[Scene image comparisons]
════════════════════

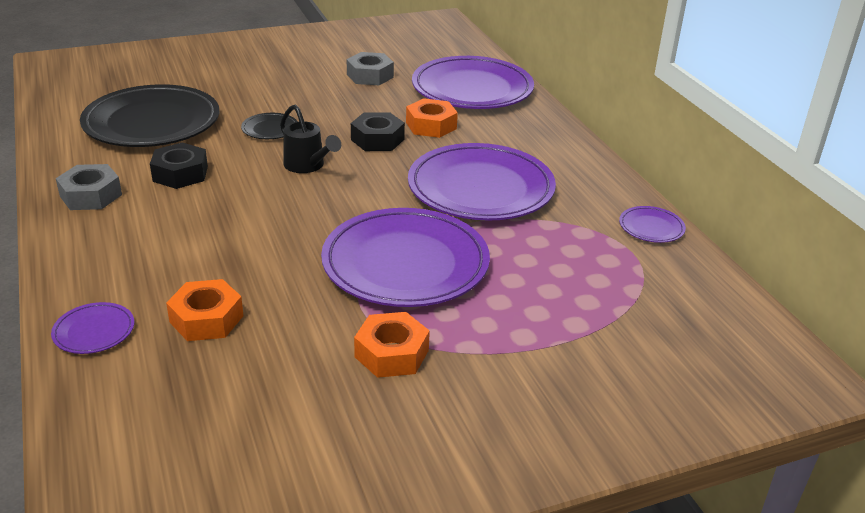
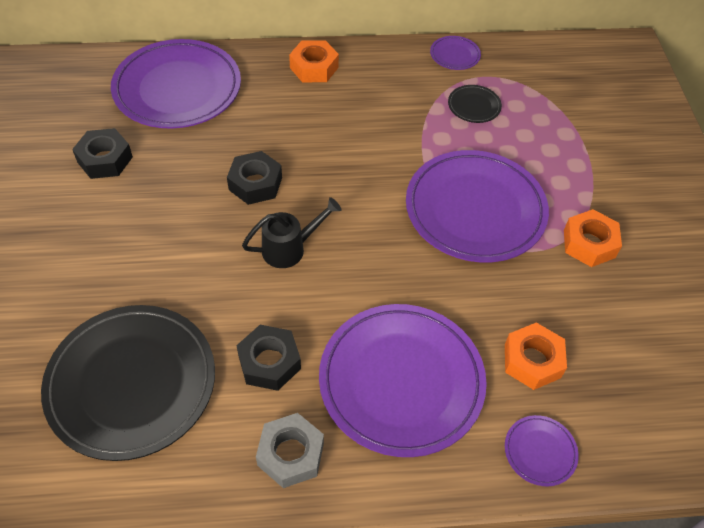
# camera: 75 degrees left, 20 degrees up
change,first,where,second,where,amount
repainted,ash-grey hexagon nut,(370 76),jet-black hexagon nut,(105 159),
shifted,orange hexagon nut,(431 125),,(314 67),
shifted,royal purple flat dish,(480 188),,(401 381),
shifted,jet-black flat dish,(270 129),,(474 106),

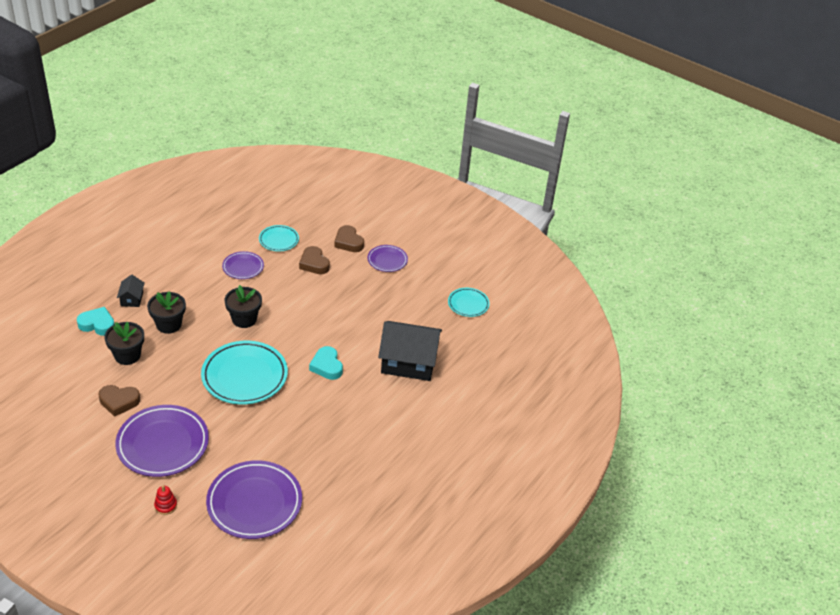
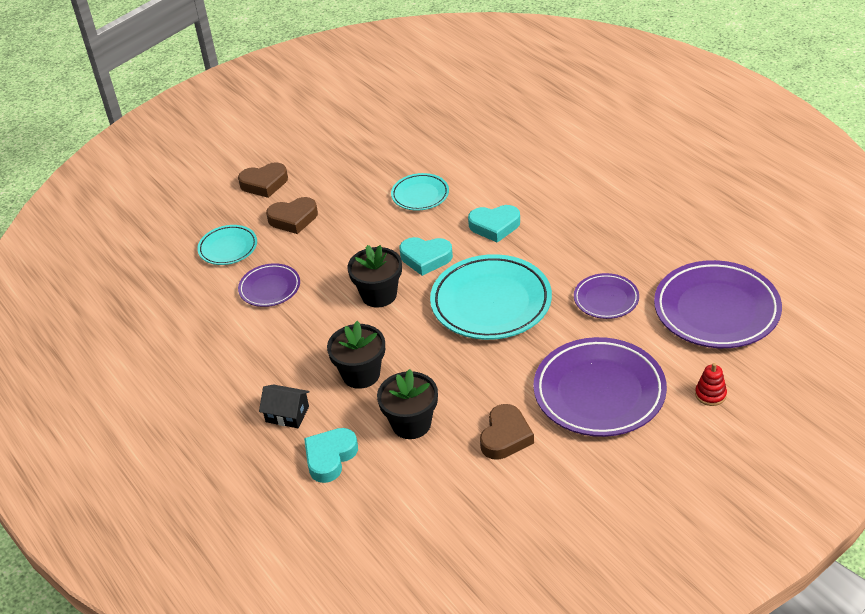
# camera: 65 degrees left, 0 degrees up
change,first,where,second,where,amount
shifted,turquoise flat dish,(468 304),,(420 195),
new,,,turquoise love heart,(426 258),
shifted,royal purple flat dish,(387 260),,(606 299),
gone,jet-black toy house,(409 362),,,

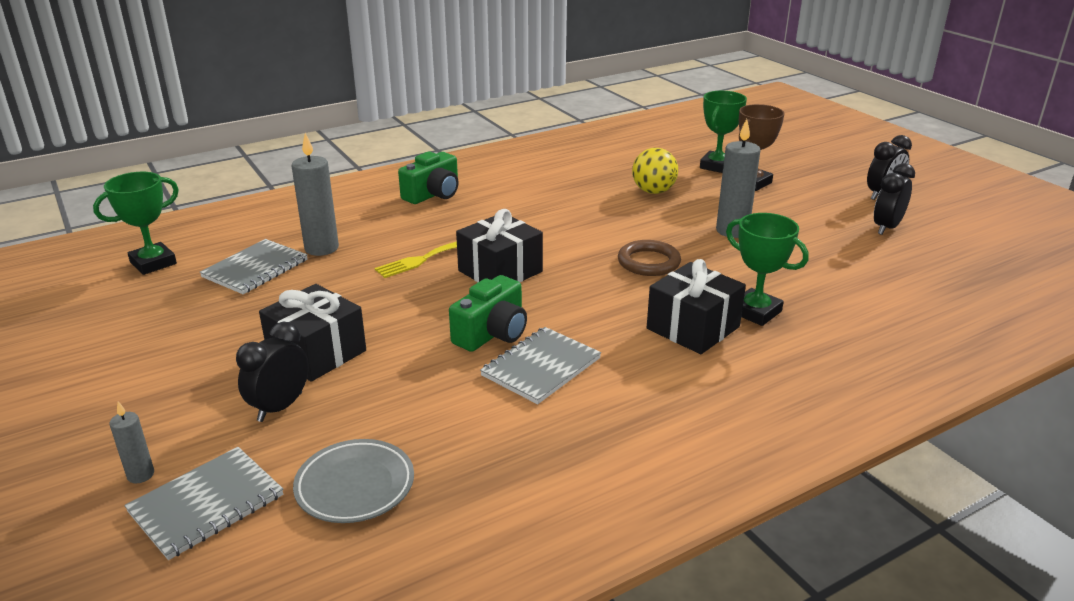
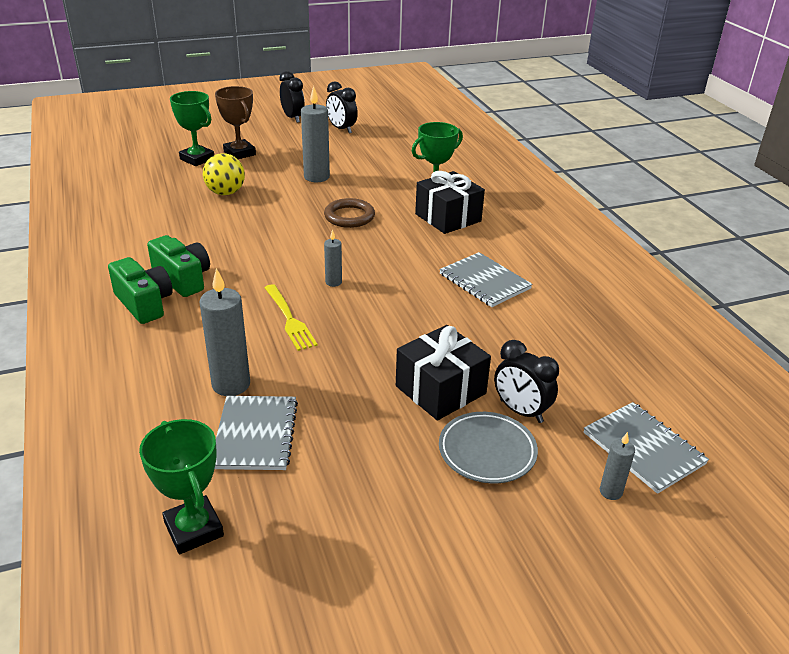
# camera: 80 degrees left, 5 degrees up
change,first,where,second,where,amount
shifted,green camera,(492 333),,(183 279),
rotated,ash-grey notebook,(255 268),,(255 434),45 degrees clockwise
swapped,jet-black present,(500 271),ash-grey wax candle,(333 282),
shifted,ash-grey flat dish,(355 486),,(487 451),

════════════════════

* Assigned task: The records above, copied word for word without the pictures, are what should be output.

* Expected answer:
# camera: 75 degrees left, 20 degrees up
change,first,where,second,where,amount
repainted,ash-grey hexagon nut,(370 76),jet-black hexagon nut,(105 159),
shifted,orange hexagon nut,(431 125),,(314 67),
shifted,royal purple flat dish,(480 188),,(401 381),
shifted,jet-black flat dish,(270 129),,(474 106),

# camera: 65 degrees left, 0 degrees up
change,first,where,second,where,amount
shifted,turquoise flat dish,(468 304),,(420 195),
new,,,turquoise love heart,(426 258),
shifted,royal purple flat dish,(387 260),,(606 299),
gone,jet-black toy house,(409 362),,,

# camera: 80 degrees left, 5 degrees up
change,first,where,second,where,amount
shifted,green camera,(492 333),,(183 279),
rotated,ash-grey notebook,(255 268),,(255 434),45 degrees clockwise
swapped,jet-black present,(500 271),ash-grey wax candle,(333 282),
shifted,ash-grey flat dish,(355 486),,(487 451),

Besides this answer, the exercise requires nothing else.